:: BRIEF ::
Gather every line in the items below that contains the string "kern", and copy each of those lines in full.

(Rows from a dataset)
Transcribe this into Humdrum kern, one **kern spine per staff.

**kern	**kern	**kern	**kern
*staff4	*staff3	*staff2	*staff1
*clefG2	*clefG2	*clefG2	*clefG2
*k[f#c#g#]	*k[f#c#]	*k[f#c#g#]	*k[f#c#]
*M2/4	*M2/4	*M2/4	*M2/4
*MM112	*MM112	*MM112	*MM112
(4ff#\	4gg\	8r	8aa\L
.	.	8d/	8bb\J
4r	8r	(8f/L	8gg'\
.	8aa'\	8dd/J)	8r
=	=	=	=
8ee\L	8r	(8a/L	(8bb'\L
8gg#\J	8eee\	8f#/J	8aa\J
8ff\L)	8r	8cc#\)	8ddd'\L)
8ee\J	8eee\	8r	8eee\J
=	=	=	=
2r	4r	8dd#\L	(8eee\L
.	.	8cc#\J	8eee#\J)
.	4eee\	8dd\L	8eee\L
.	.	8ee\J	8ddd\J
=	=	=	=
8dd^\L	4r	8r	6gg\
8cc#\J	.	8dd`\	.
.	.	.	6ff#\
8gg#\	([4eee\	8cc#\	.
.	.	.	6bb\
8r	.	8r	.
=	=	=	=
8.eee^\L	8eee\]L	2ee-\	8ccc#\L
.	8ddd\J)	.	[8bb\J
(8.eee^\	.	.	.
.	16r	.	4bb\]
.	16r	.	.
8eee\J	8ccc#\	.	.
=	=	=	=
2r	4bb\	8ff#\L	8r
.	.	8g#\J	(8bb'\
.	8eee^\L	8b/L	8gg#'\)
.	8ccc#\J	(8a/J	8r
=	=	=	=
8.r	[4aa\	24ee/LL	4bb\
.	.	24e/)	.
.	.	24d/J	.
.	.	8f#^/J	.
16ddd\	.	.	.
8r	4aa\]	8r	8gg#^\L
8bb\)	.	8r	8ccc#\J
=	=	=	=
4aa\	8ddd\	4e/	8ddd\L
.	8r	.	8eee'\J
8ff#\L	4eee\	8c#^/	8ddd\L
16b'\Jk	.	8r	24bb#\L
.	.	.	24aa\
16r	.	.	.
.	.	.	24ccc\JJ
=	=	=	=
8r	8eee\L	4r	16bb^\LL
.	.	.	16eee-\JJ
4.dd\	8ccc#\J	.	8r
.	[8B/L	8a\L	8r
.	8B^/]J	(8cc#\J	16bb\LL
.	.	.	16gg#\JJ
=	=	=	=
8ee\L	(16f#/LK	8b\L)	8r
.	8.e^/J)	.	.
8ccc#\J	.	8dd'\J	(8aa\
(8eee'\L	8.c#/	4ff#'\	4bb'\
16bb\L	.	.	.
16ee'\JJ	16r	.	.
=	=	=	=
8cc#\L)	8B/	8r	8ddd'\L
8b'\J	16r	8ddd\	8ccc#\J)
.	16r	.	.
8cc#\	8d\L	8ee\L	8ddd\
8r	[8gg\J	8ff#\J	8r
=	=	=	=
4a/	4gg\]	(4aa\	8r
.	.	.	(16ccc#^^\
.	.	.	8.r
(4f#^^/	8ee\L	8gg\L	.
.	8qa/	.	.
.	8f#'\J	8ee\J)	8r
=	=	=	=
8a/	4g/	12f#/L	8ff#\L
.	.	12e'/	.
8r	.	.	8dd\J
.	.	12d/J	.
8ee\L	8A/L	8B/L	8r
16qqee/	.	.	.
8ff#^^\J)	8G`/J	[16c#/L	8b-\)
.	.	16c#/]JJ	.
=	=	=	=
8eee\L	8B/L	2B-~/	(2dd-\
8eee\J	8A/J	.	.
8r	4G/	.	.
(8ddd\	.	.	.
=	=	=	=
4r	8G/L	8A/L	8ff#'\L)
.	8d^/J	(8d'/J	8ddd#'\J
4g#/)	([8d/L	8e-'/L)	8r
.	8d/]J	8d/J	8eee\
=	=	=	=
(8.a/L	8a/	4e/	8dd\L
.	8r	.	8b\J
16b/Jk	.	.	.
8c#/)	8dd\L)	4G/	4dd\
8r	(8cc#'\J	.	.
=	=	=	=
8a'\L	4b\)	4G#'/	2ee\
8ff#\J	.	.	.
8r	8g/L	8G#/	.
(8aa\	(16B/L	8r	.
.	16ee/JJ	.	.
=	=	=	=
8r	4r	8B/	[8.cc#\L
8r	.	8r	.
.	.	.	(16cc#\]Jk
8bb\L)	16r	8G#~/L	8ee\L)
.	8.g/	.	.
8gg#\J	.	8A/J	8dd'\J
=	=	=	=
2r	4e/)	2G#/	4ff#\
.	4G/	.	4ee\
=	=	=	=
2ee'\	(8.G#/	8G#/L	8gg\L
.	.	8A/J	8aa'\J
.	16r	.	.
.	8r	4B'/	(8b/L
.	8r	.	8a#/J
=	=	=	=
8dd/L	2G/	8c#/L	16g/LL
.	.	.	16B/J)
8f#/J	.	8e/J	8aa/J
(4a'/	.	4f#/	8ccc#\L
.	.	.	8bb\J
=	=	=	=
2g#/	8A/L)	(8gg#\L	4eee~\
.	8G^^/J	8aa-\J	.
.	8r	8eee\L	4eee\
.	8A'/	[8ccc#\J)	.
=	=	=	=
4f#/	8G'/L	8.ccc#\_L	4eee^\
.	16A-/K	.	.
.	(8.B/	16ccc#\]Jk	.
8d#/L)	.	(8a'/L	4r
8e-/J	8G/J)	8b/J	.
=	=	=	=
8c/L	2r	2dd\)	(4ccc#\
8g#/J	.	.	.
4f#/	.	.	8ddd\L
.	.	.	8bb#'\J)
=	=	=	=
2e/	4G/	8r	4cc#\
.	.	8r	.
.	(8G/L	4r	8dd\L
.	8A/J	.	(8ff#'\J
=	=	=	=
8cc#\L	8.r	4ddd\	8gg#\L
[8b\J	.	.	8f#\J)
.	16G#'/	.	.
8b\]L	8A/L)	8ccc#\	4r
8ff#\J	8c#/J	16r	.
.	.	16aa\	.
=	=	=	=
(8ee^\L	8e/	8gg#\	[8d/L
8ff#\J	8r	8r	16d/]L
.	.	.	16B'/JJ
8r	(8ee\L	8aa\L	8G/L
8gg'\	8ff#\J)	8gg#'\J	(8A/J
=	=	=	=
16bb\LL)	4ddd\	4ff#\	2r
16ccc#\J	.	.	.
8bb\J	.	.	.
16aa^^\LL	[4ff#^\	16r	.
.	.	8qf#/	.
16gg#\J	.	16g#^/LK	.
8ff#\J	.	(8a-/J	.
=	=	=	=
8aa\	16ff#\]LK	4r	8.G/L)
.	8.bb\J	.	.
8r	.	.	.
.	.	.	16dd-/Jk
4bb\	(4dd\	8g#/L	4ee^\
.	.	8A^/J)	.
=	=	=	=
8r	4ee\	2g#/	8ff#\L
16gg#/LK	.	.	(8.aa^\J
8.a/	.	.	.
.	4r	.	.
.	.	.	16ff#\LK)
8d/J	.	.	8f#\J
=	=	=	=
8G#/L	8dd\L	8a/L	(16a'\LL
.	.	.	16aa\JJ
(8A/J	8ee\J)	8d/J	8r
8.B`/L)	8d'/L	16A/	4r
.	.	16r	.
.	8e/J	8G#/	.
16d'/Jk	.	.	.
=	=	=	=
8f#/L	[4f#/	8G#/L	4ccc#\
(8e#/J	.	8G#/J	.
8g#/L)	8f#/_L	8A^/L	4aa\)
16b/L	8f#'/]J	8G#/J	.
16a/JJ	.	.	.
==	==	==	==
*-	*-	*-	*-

:: RESULT OF THE EXERCISE ::
Transcribe this into Humdrum kern, one **kern spine per staff.
**kern	**kern	**kern	**kern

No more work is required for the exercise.